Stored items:
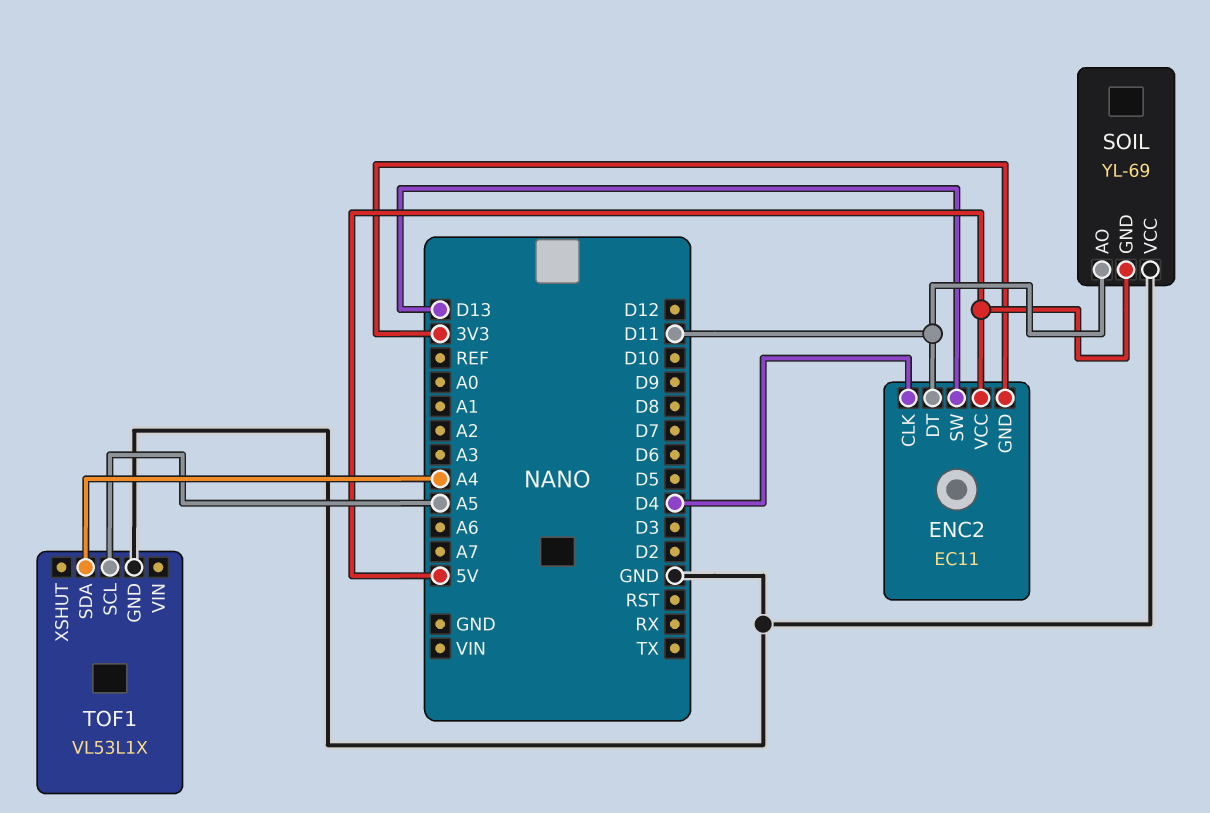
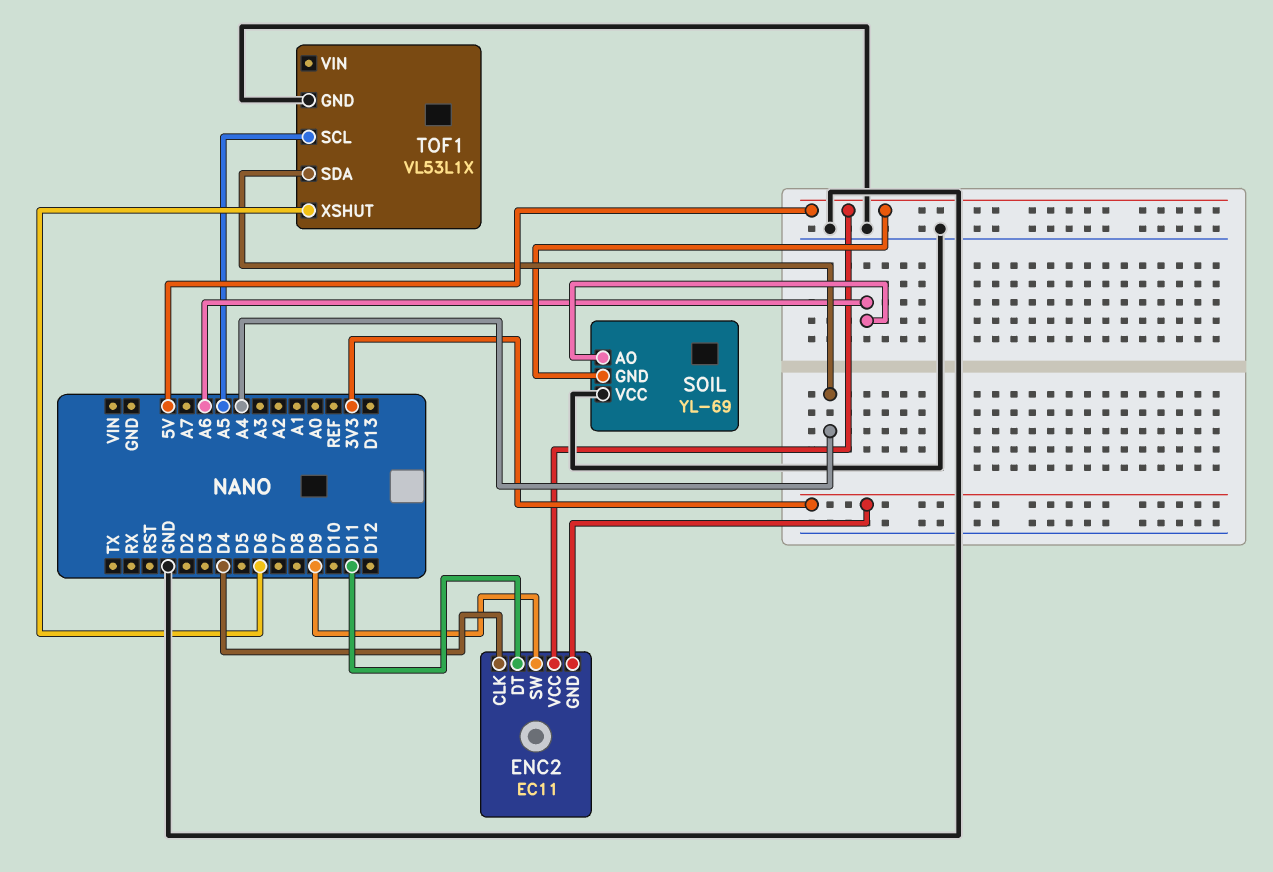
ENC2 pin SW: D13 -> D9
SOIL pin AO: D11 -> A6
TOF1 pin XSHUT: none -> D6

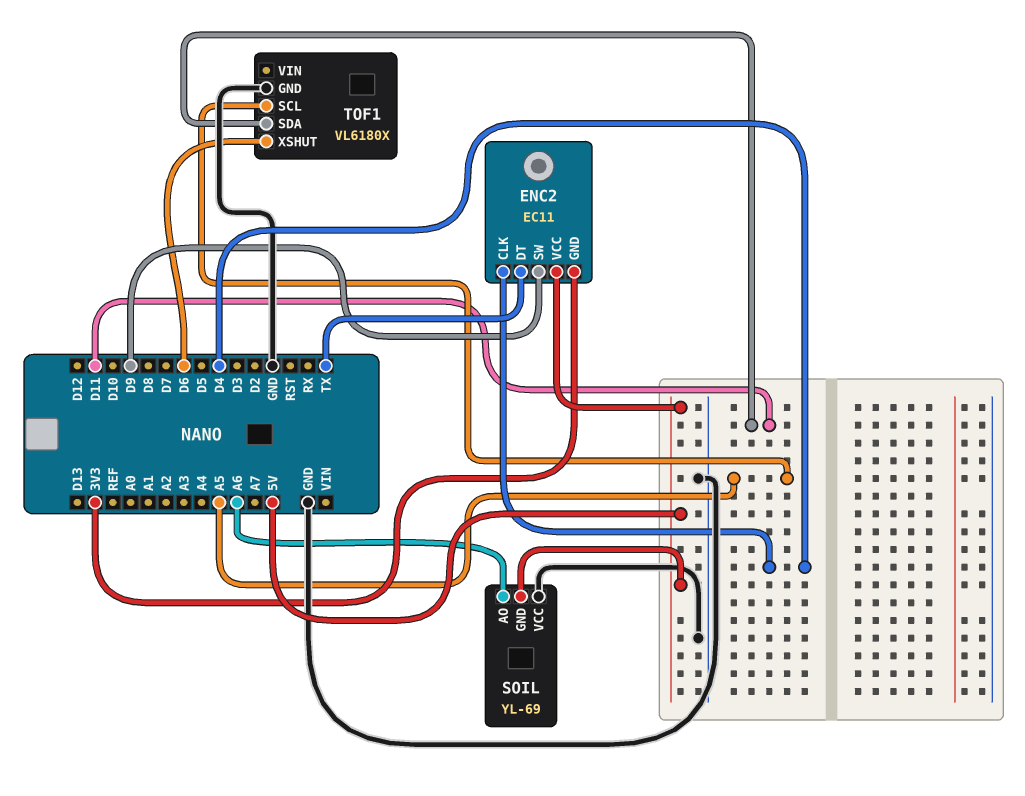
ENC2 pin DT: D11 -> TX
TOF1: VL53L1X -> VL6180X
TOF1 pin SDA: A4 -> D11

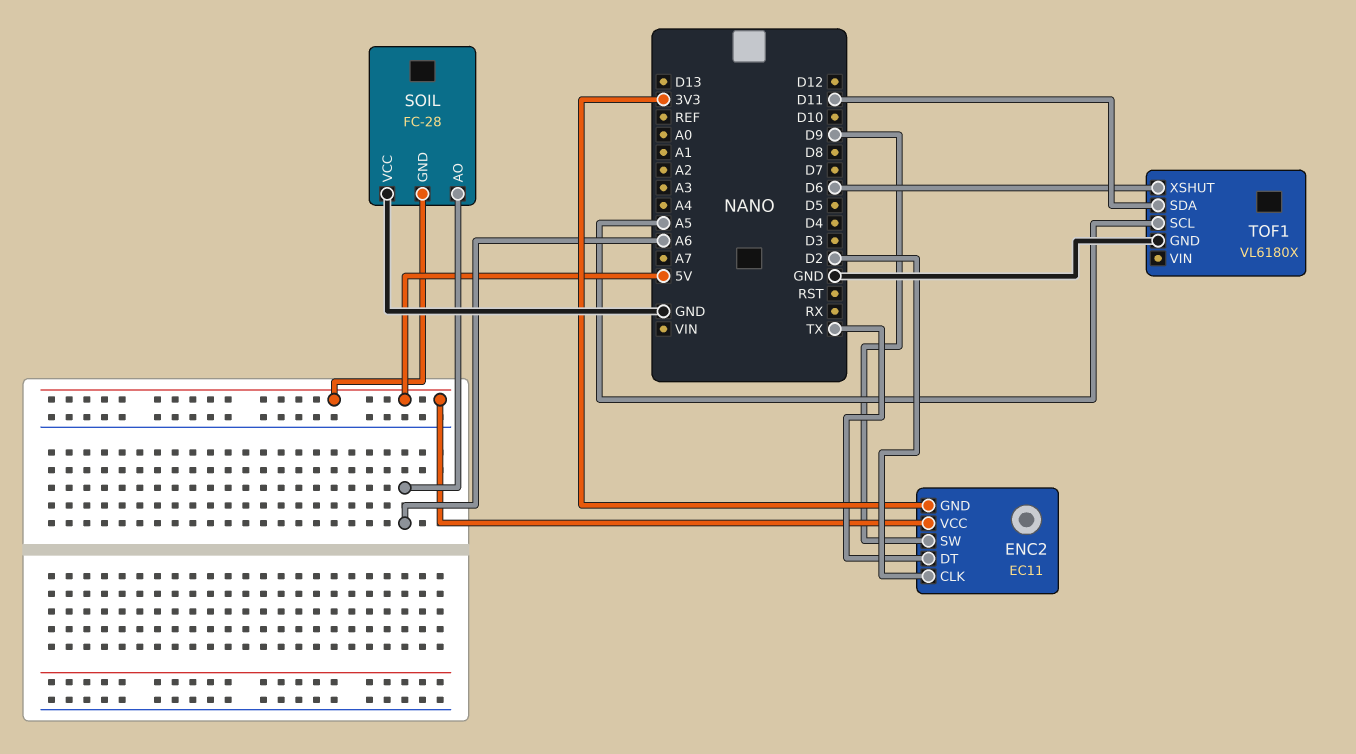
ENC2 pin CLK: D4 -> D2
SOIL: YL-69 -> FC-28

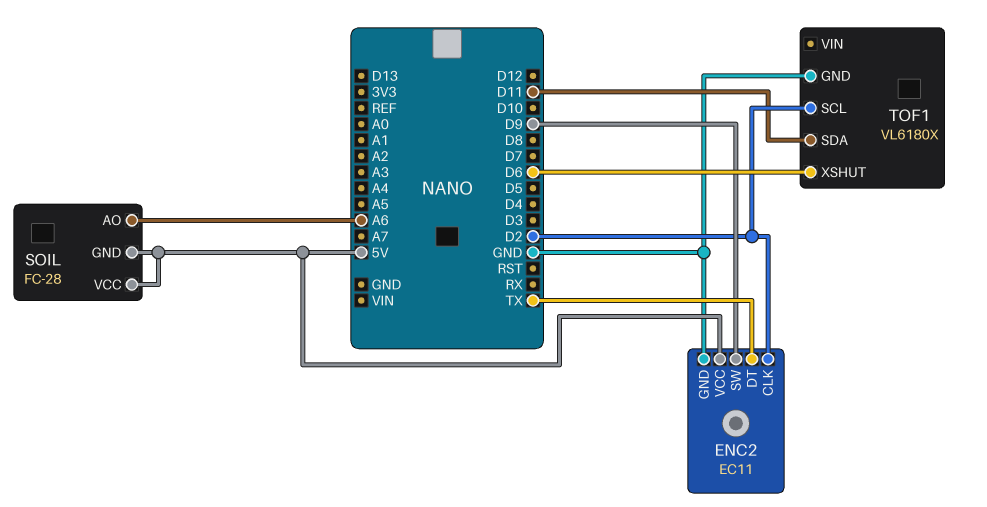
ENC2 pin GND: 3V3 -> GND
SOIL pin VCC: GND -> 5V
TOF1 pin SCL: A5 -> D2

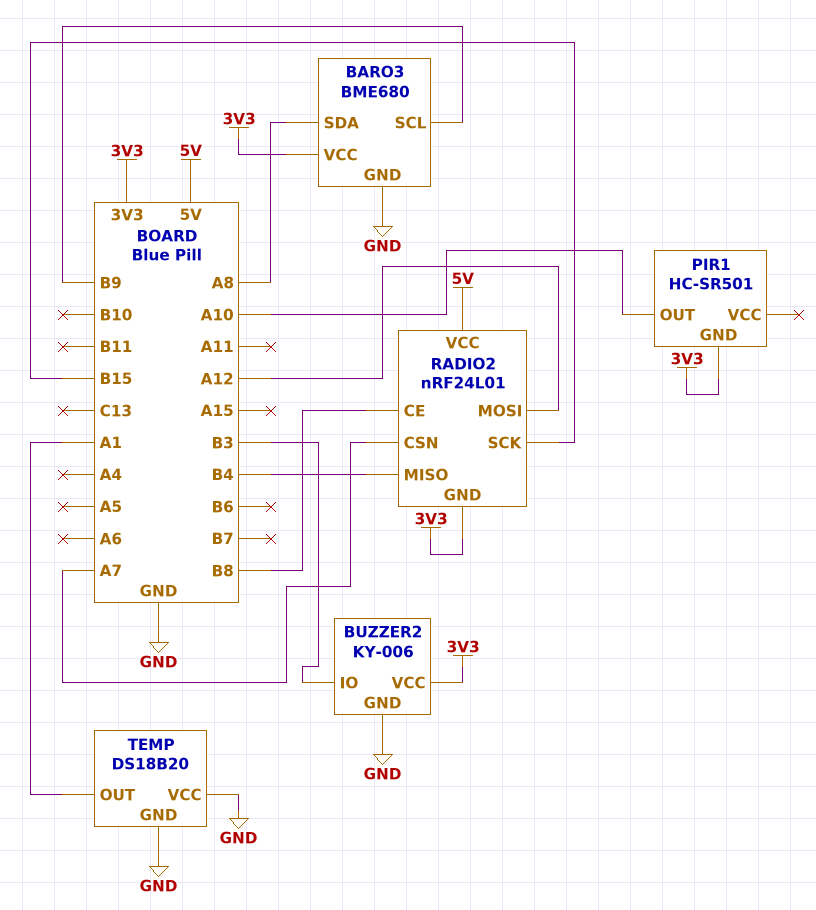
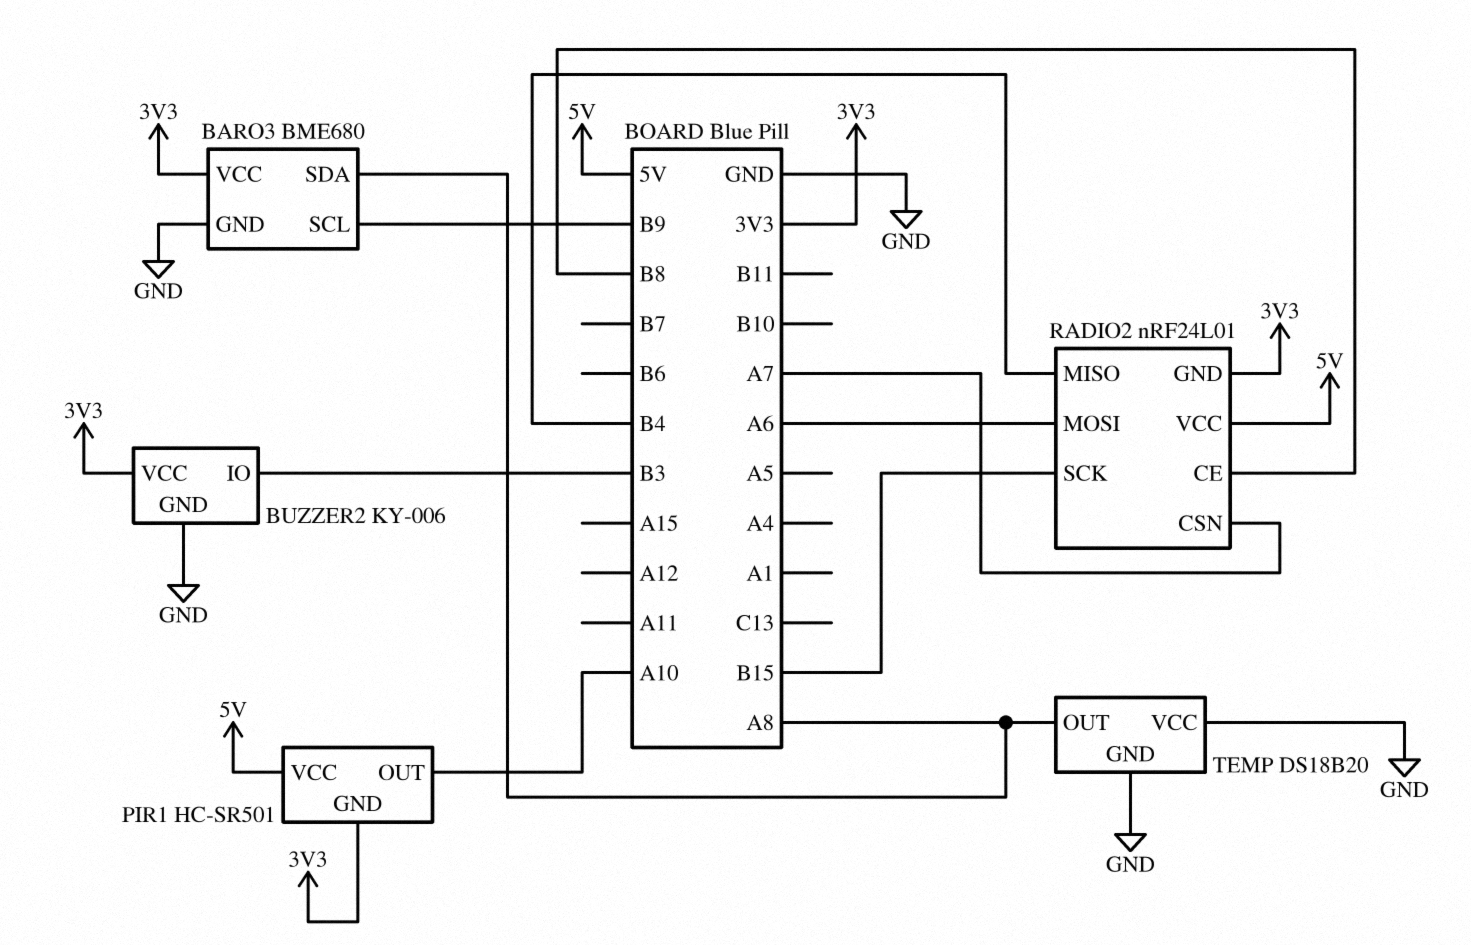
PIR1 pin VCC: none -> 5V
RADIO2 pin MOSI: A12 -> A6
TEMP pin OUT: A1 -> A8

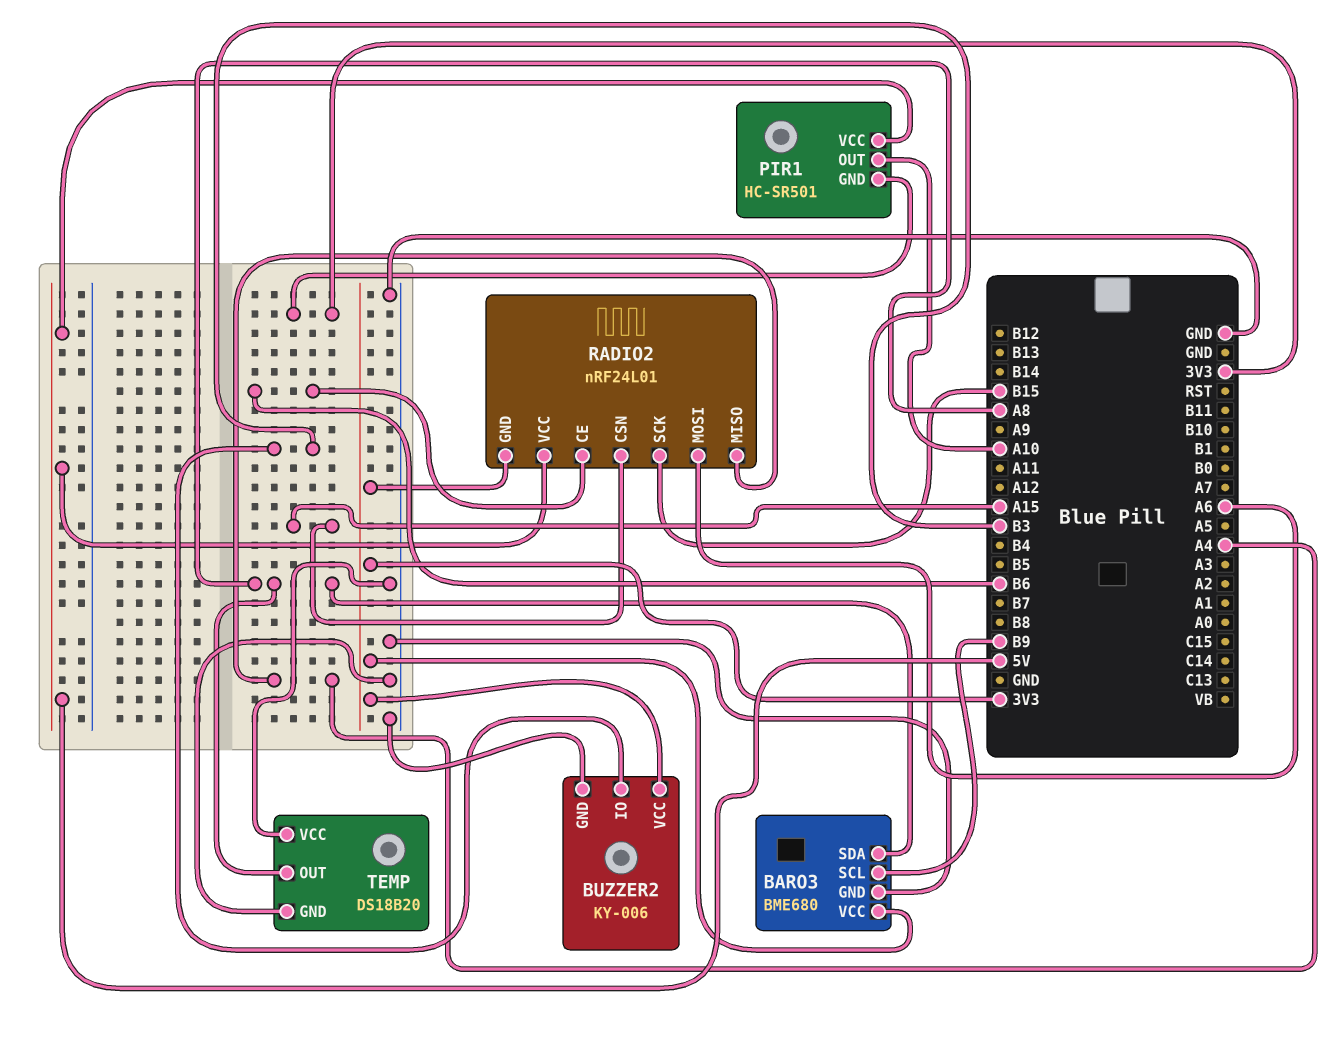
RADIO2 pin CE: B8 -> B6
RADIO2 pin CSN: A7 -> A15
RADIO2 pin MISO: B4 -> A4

# Task directions
From the first line to the last, set down the records word for word and drop the images.

# Written solution
ENC2 pin SW: D13 -> D9
SOIL pin AO: D11 -> A6
TOF1 pin XSHUT: none -> D6

ENC2 pin DT: D11 -> TX
TOF1: VL53L1X -> VL6180X
TOF1 pin SDA: A4 -> D11

ENC2 pin CLK: D4 -> D2
SOIL: YL-69 -> FC-28

ENC2 pin GND: 3V3 -> GND
SOIL pin VCC: GND -> 5V
TOF1 pin SCL: A5 -> D2

PIR1 pin VCC: none -> 5V
RADIO2 pin MOSI: A12 -> A6
TEMP pin OUT: A1 -> A8

RADIO2 pin CE: B8 -> B6
RADIO2 pin CSN: A7 -> A15
RADIO2 pin MISO: B4 -> A4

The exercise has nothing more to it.